• What to produce: Both the line containing "C3: 47uF (GND, VA) -> 4700uF (GND, VA)" and the line containing "R103: 4.7k (EXT, LEVEL) -> 4.7k (RESET, VDD)" belong to the span. Output exactly that span from the listing below, and nothing outside it.

• Provided information:
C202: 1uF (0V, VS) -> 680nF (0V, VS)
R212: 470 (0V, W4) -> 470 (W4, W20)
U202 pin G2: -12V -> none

==

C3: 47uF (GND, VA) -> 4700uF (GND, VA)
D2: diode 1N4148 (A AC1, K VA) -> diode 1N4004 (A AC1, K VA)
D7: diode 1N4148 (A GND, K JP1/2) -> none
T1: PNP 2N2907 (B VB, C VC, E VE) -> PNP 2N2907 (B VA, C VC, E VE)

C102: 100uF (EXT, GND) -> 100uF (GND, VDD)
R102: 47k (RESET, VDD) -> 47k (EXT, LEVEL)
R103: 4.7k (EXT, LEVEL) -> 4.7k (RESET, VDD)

* * *

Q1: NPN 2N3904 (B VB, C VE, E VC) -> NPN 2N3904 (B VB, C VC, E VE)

• Response:
C3: 47uF (GND, VA) -> 4700uF (GND, VA)
D2: diode 1N4148 (A AC1, K VA) -> diode 1N4004 (A AC1, K VA)
D7: diode 1N4148 (A GND, K JP1/2) -> none
T1: PNP 2N2907 (B VB, C VC, E VE) -> PNP 2N2907 (B VA, C VC, E VE)

C102: 100uF (EXT, GND) -> 100uF (GND, VDD)
R102: 47k (RESET, VDD) -> 47k (EXT, LEVEL)
R103: 4.7k (EXT, LEVEL) -> 4.7k (RESET, VDD)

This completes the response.